Task directions: A single total is needed, the number of lines of this listing that contain the string "donut".

Data provided:
+ + + + +

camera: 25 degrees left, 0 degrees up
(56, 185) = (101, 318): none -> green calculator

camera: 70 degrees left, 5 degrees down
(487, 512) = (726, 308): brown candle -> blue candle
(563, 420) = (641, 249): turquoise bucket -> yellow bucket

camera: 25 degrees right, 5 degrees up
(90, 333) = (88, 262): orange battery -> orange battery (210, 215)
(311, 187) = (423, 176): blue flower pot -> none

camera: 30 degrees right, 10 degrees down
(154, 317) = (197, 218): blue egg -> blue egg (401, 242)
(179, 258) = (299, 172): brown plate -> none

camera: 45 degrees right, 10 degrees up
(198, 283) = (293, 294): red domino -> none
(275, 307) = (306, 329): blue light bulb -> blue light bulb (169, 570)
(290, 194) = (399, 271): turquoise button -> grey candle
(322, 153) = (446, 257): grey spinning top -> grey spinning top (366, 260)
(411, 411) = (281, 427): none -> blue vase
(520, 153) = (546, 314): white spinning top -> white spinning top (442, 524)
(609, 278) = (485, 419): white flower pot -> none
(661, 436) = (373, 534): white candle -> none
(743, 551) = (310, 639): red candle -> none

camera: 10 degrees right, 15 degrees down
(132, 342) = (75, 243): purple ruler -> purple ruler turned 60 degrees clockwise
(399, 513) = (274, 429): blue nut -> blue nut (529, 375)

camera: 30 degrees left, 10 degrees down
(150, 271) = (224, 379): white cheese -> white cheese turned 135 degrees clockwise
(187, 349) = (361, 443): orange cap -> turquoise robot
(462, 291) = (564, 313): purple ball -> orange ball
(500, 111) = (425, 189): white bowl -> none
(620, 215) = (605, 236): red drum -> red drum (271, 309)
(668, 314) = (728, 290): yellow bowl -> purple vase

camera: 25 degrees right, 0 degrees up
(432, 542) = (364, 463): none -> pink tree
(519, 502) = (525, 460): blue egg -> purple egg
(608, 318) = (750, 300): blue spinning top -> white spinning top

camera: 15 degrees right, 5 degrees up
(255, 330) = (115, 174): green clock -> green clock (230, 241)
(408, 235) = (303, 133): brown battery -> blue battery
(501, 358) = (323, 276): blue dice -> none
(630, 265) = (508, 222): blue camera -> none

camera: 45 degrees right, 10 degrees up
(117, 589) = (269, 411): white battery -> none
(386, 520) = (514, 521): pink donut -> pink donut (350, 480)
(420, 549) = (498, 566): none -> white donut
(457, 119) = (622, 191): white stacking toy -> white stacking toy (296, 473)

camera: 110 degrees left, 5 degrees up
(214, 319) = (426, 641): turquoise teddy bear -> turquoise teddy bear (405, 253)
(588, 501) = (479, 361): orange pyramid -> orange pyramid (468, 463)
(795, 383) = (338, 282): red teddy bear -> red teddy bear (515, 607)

+ + + + +

Written answer: 2